■ GIVEN TASK: Copy the lines of the records below, starting at the line containing "61: (625, 1127)" and ending at the line containing "72: (334, 318)", with both of those lines included.

★ ★ ★

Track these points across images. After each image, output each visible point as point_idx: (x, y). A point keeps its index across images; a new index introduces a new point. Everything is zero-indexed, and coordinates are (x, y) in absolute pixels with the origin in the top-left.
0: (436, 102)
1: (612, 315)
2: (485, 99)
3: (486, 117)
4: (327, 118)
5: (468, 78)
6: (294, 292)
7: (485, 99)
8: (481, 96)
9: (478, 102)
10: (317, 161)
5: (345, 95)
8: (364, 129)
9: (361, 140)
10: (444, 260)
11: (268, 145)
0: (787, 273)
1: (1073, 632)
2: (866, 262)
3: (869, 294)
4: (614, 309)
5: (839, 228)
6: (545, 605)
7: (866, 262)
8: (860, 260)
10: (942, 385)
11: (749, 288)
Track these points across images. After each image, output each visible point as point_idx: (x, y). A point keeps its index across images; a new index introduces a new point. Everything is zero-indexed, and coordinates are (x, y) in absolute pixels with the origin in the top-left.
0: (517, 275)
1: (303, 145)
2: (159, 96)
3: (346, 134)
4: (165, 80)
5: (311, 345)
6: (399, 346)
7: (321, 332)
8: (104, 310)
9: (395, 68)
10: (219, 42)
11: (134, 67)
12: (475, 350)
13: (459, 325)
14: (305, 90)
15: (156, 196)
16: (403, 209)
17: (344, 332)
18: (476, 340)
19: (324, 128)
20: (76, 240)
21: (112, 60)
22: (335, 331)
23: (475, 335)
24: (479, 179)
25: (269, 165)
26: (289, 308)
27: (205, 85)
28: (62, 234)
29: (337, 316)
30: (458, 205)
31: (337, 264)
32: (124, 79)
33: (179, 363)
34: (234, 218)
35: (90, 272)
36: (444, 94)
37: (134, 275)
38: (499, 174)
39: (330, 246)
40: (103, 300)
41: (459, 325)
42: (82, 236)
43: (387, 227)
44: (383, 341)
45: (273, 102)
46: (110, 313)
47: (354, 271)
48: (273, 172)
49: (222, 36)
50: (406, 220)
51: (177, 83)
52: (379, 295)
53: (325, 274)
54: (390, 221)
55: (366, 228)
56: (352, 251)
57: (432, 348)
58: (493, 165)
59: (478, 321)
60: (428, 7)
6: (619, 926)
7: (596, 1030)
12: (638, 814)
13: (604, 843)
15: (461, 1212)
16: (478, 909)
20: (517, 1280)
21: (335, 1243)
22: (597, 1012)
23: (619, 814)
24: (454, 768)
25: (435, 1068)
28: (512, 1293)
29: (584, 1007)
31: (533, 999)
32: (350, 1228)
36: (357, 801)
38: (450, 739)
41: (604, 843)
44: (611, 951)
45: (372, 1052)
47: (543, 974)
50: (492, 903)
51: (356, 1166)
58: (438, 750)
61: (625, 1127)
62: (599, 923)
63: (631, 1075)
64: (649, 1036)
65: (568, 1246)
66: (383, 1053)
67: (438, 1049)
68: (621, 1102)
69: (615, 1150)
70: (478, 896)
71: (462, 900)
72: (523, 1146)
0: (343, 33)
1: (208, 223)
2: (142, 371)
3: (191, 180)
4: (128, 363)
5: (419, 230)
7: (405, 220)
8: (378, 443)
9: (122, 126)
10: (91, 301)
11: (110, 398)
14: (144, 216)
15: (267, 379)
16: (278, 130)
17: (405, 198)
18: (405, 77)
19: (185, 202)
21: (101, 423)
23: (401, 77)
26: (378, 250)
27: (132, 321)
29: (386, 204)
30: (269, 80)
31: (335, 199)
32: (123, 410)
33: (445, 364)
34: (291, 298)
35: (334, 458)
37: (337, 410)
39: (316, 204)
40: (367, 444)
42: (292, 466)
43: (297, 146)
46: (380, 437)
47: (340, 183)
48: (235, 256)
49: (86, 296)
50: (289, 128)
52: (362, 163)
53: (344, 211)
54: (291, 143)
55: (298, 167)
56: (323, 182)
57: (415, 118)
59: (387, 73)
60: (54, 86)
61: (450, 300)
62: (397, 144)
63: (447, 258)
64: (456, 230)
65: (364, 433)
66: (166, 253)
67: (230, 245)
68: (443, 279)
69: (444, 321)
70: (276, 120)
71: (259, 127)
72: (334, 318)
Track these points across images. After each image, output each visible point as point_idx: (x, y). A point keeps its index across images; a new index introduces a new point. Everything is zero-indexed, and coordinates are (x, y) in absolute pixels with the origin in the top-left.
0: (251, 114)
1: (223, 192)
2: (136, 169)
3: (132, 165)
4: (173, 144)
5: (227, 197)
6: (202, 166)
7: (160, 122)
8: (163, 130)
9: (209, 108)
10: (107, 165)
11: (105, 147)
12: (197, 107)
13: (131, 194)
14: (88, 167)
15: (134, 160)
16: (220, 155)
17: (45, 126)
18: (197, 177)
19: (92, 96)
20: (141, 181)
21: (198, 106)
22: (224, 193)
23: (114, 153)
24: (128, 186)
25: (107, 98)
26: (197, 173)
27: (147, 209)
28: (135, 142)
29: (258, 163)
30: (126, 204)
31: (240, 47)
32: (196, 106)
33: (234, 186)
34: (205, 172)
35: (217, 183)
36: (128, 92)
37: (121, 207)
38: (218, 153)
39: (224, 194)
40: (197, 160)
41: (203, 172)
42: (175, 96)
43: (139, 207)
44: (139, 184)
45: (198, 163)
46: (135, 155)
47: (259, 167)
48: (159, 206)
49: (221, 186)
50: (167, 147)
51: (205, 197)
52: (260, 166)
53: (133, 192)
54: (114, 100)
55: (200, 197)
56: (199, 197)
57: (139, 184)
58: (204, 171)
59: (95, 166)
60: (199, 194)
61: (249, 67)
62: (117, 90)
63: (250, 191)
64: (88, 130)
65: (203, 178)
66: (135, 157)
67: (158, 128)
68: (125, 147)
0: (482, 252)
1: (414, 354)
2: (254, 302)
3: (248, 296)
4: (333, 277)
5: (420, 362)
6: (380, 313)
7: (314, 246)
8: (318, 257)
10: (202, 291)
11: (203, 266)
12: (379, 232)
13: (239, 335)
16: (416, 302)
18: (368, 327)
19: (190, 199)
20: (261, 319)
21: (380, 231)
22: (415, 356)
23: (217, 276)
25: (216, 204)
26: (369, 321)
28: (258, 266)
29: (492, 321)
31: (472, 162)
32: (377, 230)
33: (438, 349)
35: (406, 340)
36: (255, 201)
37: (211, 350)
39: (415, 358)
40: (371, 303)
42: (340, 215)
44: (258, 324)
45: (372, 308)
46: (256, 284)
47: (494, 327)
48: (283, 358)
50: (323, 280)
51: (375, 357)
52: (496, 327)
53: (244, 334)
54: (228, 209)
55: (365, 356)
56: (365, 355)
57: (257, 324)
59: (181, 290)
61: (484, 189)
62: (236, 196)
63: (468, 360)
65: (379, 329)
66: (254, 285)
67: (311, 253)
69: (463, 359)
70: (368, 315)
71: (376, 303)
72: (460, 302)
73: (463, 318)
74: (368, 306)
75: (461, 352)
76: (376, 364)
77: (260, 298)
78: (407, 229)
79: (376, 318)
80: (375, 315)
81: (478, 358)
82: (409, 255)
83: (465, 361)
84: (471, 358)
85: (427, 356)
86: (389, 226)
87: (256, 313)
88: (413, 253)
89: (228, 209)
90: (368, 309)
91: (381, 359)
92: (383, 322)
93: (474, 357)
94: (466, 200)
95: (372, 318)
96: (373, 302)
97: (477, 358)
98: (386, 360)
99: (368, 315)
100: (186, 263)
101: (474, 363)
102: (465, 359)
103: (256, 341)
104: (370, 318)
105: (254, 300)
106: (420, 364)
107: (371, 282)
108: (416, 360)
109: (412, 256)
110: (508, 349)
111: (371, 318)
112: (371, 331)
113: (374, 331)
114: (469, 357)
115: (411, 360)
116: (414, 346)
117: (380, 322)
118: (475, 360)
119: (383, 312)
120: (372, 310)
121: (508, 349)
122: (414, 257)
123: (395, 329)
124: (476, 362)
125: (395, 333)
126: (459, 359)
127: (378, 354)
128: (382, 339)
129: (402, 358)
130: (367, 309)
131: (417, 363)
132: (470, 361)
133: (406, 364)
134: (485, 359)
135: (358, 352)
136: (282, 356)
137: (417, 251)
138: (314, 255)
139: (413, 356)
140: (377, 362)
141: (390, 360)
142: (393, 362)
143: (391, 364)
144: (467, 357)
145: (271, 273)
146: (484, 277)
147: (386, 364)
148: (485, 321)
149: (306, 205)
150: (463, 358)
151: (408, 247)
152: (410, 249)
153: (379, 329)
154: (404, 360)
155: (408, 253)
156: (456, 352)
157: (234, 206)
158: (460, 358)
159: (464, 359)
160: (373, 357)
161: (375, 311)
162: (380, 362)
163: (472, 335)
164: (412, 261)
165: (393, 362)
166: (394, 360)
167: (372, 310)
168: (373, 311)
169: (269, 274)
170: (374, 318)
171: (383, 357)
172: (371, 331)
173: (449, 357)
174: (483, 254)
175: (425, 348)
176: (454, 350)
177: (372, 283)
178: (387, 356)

★ ★ ★

■ RESPONSE TO THIS EXERCISE:
61: (625, 1127)
62: (599, 923)
63: (631, 1075)
64: (649, 1036)
65: (568, 1246)
66: (383, 1053)
67: (438, 1049)
68: (621, 1102)
69: (615, 1150)
70: (478, 896)
71: (462, 900)
72: (523, 1146)
0: (343, 33)
1: (208, 223)
2: (142, 371)
3: (191, 180)
4: (128, 363)
5: (419, 230)
7: (405, 220)
8: (378, 443)
9: (122, 126)
10: (91, 301)
11: (110, 398)
14: (144, 216)
15: (267, 379)
16: (278, 130)
17: (405, 198)
18: (405, 77)
19: (185, 202)
21: (101, 423)
23: (401, 77)
26: (378, 250)
27: (132, 321)
29: (386, 204)
30: (269, 80)
31: (335, 199)
32: (123, 410)
33: (445, 364)
34: (291, 298)
35: (334, 458)
37: (337, 410)
39: (316, 204)
40: (367, 444)
42: (292, 466)
43: (297, 146)
46: (380, 437)
47: (340, 183)
48: (235, 256)
49: (86, 296)
50: (289, 128)
52: (362, 163)
53: (344, 211)
54: (291, 143)
55: (298, 167)
56: (323, 182)
57: (415, 118)
59: (387, 73)
60: (54, 86)
61: (450, 300)
62: (397, 144)
63: (447, 258)
64: (456, 230)
65: (364, 433)
66: (166, 253)
67: (230, 245)
68: (443, 279)
69: (444, 321)
70: (276, 120)
71: (259, 127)
72: (334, 318)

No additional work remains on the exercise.